Object correspondence data
- - - - - - -
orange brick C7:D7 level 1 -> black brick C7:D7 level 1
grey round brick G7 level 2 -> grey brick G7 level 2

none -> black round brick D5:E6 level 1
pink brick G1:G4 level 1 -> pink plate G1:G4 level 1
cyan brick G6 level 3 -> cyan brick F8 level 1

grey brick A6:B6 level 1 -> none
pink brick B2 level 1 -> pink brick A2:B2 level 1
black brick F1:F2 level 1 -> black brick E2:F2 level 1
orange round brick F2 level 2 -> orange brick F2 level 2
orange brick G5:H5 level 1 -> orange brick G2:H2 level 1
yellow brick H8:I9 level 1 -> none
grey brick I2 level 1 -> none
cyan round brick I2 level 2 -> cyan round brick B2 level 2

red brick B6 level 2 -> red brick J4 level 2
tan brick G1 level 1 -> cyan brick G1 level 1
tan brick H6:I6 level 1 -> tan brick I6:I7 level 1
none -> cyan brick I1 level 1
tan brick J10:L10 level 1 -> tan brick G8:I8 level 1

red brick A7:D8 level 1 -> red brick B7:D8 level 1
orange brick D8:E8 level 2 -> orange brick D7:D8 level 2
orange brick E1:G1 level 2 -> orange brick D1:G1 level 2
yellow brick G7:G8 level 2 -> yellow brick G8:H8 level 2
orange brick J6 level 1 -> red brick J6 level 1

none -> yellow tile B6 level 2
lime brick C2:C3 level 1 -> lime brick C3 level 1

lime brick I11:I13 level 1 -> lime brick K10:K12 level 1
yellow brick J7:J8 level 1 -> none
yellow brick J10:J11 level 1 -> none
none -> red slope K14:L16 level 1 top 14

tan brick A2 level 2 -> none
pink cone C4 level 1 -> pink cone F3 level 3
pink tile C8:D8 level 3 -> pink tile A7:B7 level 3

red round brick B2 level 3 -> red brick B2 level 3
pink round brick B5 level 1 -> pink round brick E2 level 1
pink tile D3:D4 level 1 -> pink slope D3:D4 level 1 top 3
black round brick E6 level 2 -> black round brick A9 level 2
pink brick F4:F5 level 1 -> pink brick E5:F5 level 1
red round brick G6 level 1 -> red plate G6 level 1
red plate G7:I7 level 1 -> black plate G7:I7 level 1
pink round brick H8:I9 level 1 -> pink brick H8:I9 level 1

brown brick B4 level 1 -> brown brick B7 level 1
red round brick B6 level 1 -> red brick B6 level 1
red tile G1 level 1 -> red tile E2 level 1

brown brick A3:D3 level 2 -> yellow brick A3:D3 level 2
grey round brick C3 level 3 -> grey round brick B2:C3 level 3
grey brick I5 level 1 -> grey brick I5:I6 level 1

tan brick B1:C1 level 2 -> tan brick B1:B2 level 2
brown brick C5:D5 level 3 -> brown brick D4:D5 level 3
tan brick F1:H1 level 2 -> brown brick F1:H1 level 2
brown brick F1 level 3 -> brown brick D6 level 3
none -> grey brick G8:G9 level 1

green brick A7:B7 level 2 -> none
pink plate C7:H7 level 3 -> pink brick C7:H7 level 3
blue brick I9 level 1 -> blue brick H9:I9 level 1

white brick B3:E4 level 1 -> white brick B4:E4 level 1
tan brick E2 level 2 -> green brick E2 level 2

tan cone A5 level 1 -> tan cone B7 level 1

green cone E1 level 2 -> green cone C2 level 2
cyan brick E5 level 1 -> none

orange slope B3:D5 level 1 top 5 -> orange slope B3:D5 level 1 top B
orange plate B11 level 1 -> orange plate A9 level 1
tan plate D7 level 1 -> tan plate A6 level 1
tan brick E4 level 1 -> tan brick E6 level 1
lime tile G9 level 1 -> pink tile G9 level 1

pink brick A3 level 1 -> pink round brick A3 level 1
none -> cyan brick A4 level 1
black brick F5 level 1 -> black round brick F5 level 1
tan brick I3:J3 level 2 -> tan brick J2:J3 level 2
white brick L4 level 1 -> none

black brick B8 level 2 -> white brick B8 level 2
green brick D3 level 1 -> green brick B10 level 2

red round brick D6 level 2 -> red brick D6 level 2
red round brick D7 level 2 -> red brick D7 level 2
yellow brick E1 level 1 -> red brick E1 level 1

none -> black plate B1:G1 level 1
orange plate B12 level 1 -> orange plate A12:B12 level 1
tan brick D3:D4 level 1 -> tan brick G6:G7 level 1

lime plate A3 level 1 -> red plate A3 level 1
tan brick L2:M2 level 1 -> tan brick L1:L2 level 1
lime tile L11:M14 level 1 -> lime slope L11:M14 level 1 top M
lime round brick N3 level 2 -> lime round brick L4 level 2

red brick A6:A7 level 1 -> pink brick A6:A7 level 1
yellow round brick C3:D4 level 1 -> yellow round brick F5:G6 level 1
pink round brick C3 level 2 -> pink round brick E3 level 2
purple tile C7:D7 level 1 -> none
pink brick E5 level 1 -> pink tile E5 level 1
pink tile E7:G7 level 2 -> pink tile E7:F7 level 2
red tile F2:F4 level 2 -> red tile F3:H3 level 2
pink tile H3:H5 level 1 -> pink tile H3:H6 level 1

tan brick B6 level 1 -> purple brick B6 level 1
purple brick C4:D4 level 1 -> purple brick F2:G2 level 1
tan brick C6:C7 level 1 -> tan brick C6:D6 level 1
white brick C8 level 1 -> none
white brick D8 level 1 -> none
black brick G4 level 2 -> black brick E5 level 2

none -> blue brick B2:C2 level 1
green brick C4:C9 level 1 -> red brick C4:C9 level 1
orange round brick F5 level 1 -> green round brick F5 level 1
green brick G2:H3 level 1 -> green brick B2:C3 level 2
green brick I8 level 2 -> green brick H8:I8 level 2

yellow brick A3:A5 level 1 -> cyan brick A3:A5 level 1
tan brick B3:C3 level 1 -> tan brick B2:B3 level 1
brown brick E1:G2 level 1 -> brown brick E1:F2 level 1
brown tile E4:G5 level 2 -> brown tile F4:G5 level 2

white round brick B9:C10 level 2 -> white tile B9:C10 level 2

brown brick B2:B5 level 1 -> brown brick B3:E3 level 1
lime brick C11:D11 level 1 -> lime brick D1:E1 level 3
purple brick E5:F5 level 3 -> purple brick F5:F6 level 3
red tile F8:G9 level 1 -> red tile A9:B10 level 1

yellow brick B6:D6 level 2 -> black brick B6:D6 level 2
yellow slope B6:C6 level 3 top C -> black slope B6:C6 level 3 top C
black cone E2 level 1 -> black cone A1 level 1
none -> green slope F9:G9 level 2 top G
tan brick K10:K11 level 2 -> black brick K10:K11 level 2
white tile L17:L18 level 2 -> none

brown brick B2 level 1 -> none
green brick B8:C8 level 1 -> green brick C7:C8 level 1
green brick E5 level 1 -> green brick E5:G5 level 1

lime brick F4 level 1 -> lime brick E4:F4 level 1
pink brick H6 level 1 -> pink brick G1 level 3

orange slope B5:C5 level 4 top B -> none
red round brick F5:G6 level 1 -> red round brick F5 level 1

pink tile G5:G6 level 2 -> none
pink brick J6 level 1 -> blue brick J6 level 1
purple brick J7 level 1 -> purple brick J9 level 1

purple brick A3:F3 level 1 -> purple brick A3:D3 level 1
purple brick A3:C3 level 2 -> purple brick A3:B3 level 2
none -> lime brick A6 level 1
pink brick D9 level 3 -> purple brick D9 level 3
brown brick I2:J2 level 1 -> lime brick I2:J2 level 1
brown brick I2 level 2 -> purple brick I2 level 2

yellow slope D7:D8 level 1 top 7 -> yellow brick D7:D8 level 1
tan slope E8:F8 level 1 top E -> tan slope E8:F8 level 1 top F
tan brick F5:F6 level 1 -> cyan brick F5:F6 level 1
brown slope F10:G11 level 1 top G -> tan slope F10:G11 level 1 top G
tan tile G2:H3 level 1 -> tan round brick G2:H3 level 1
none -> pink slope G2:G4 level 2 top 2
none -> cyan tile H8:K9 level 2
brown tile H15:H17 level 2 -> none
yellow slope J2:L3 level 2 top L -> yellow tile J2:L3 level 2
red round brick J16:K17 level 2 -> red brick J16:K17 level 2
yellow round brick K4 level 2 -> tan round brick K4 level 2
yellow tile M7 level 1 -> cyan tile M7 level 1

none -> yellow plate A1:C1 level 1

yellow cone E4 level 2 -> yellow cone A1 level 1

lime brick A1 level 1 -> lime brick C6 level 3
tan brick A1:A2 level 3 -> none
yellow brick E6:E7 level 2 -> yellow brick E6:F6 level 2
- - - - - - -
Repeat every line of the data word for word until you have repeated the line that contains "cyan brick G6", which is the last one to include.

orange brick C7:D7 level 1 -> black brick C7:D7 level 1
grey round brick G7 level 2 -> grey brick G7 level 2

none -> black round brick D5:E6 level 1
pink brick G1:G4 level 1 -> pink plate G1:G4 level 1
cyan brick G6 level 3 -> cyan brick F8 level 1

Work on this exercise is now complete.